#### [Instructions to follow]
Nothing but the records, repeated word for word and free of pictures, belongs in the answer.

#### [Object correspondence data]
□ □ □ □
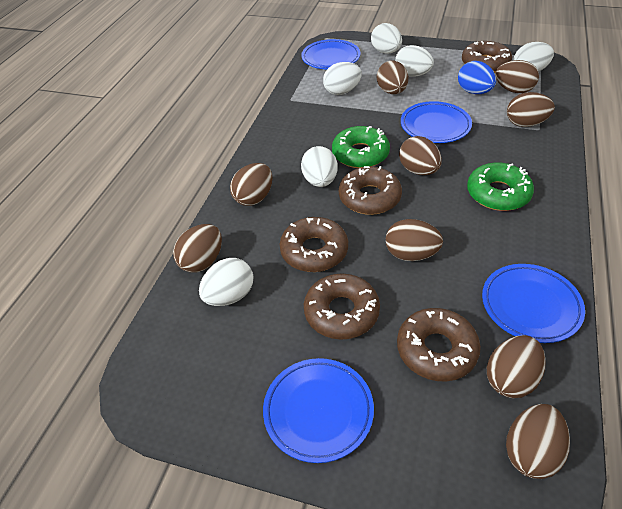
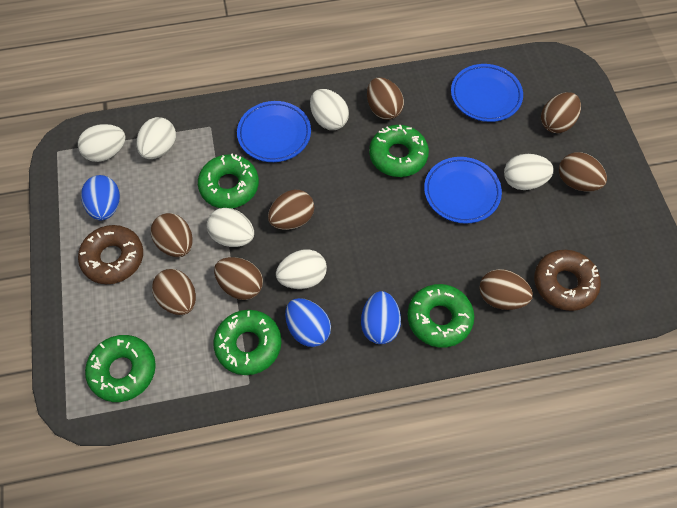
blue egg: 1 -> 3
blue plate: 4 -> 3
brown donut: 5 -> 2
brown egg: 9 -> 8
green donut: 2 -> 5

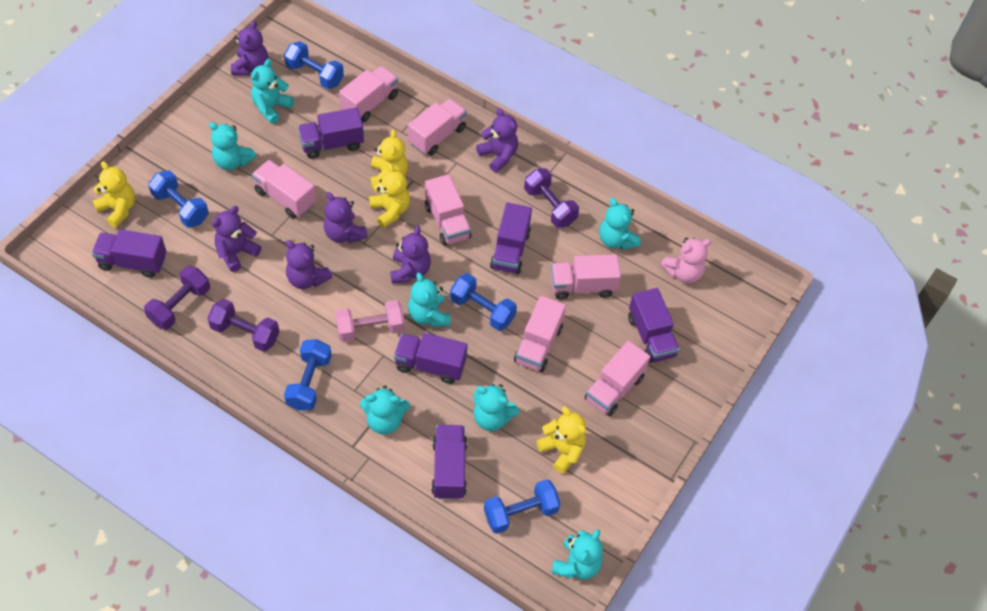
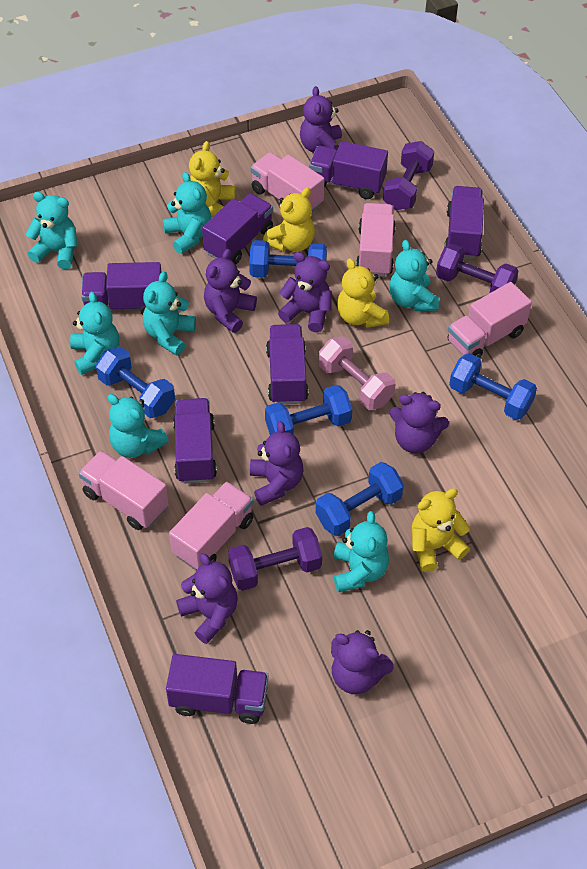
pink teddy bear: 1 -> 0
pink truck: 7 -> 5
purple teddy bear: 6 -> 7
purple truck: 6 -> 7

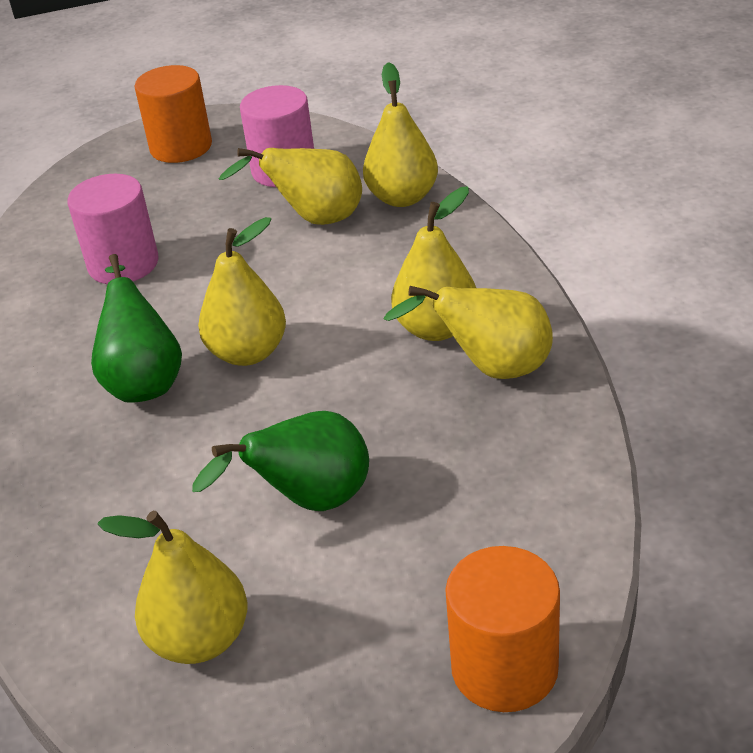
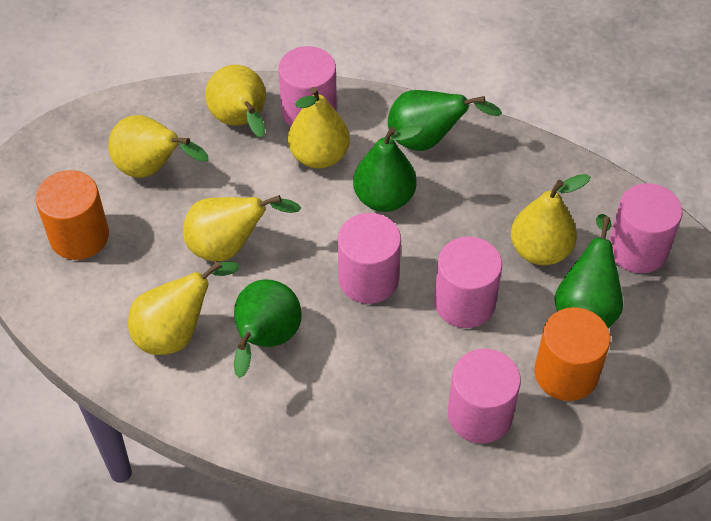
green pear: 2 -> 4
pink cylinder: 2 -> 5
□ □ □ □
#### [Answer space]
blue egg: 1 -> 3
blue plate: 4 -> 3
brown donut: 5 -> 2
brown egg: 9 -> 8
green donut: 2 -> 5

pink teddy bear: 1 -> 0
pink truck: 7 -> 5
purple teddy bear: 6 -> 7
purple truck: 6 -> 7

green pear: 2 -> 4
pink cylinder: 2 -> 5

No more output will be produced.